§ Aim of the exercise
Find the lines of the material below that include the string "yellow", then copy each one.

§ Data block

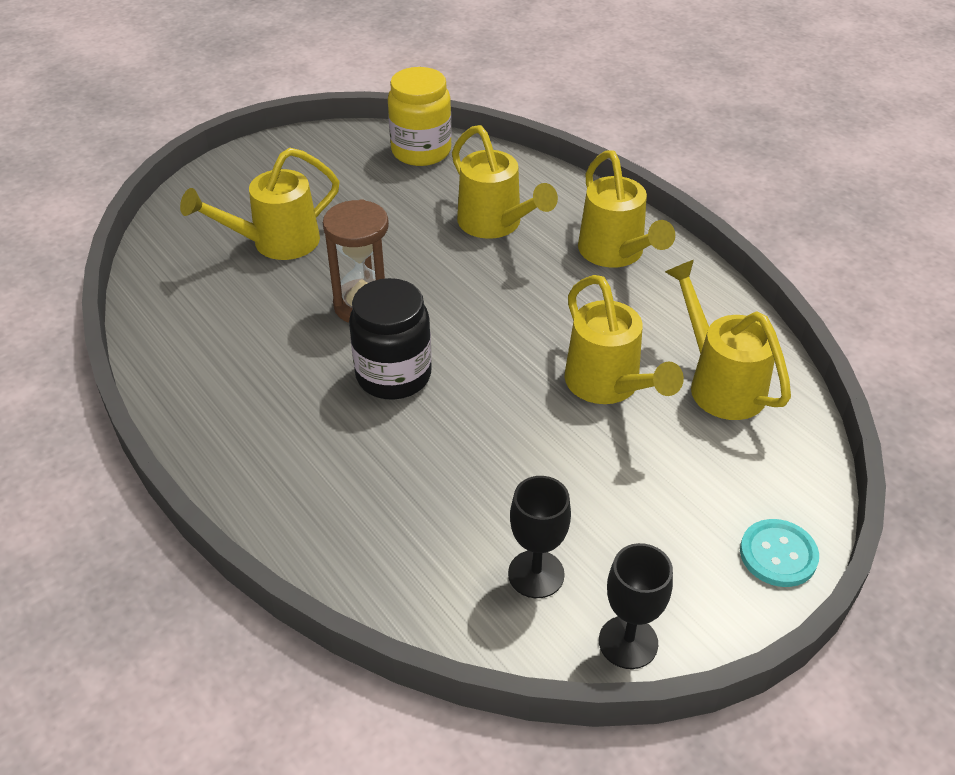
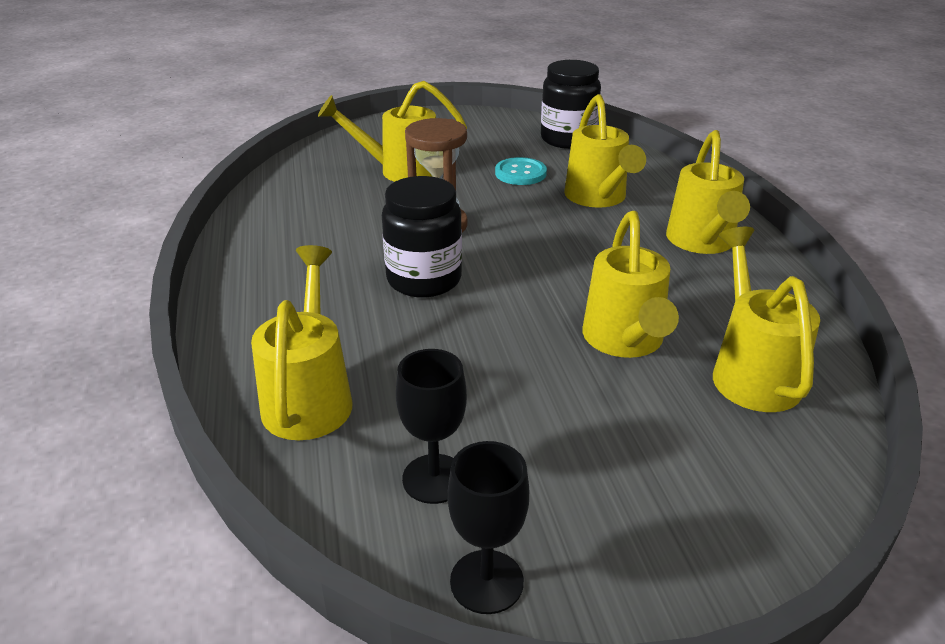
camera: 25 degrees right, 10 degrees down
(378, 538) = (309, 397): none -> yellow watering can
(421, 151) = (567, 139): yellow jar -> black jar
(778, 554) = (727, 557): turquoise button -> turquoise button (520, 173)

§ Solution for this exercise
(378, 538) = (309, 397): none -> yellow watering can
(421, 151) = (567, 139): yellow jar -> black jar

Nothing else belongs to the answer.